Please return every line in the entries below with the word "white" in it.
(Beginning of EXTRACTED MATERIAL)
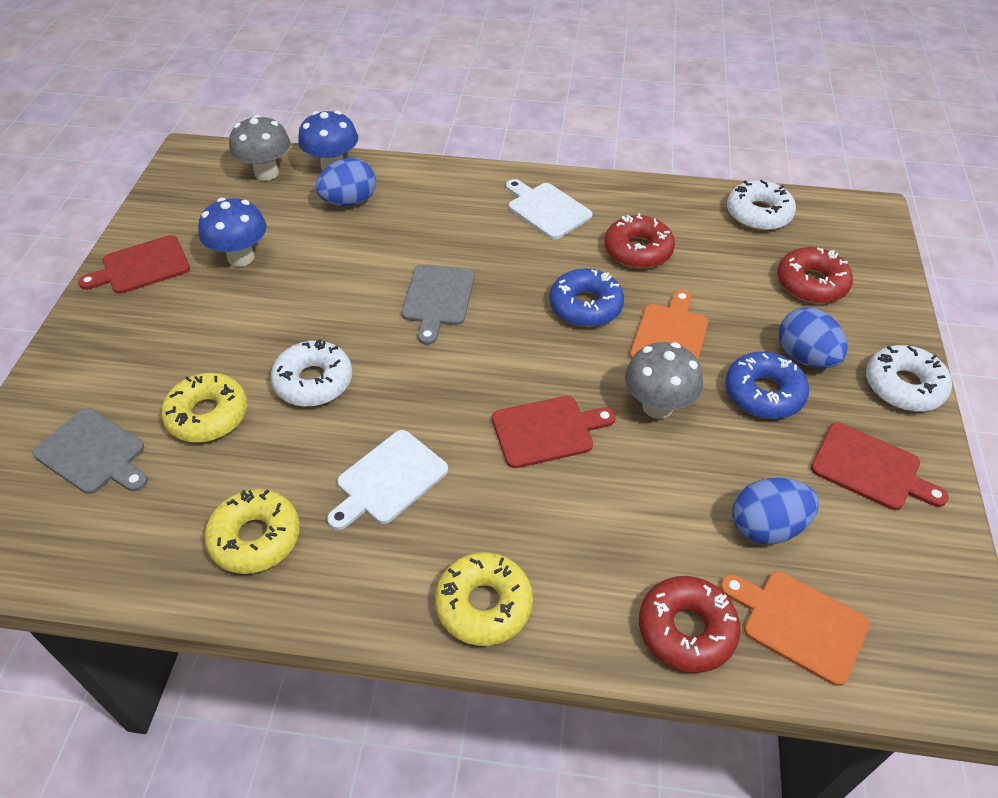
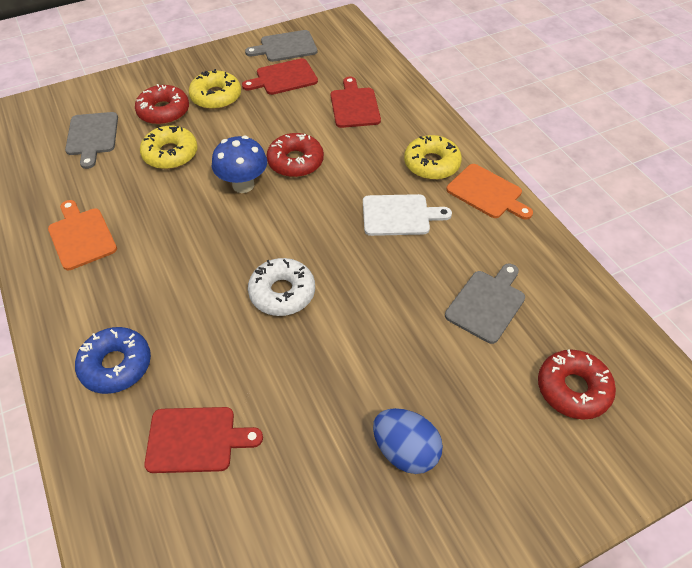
blue donut: 2 -> 1
blue egg: 3 -> 1
blue mushroom: 2 -> 1
grey cutting board: 2 -> 3
grey mushroom: 2 -> 0
white cutting board: 2 -> 1
white donut: 3 -> 1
(End of EXTRACTED MATERIAL)
SOLUTION FOR THIS TASK
white cutting board: 2 -> 1
white donut: 3 -> 1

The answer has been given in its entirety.